--- Exercise material Enclosed Below ---

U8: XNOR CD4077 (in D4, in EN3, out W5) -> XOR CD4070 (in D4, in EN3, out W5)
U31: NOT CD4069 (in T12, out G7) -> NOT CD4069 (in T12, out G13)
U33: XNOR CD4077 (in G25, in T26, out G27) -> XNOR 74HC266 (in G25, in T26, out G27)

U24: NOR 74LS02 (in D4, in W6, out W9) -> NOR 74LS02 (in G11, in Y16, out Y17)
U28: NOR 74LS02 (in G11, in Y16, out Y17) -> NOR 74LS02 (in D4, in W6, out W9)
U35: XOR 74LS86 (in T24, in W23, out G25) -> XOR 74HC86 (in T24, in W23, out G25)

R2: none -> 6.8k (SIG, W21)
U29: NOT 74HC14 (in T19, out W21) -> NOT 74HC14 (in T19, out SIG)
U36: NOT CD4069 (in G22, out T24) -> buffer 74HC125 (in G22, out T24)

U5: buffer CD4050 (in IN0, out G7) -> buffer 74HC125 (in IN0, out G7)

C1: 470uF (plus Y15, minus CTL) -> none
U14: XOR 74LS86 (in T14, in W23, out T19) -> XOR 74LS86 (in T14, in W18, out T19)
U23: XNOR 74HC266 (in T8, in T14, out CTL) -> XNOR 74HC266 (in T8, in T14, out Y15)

--- End of Enclosed Exercise material ---

— Problem description —
Only the lines from the one containing "U36: NOT CD4069" through the last line of the records belong in the answer, each written out exactly.

— Solved problem —
U36: NOT CD4069 (in G22, out T24) -> buffer 74HC125 (in G22, out T24)

U5: buffer CD4050 (in IN0, out G7) -> buffer 74HC125 (in IN0, out G7)

C1: 470uF (plus Y15, minus CTL) -> none
U14: XOR 74LS86 (in T14, in W23, out T19) -> XOR 74LS86 (in T14, in W18, out T19)
U23: XNOR 74HC266 (in T8, in T14, out CTL) -> XNOR 74HC266 (in T8, in T14, out Y15)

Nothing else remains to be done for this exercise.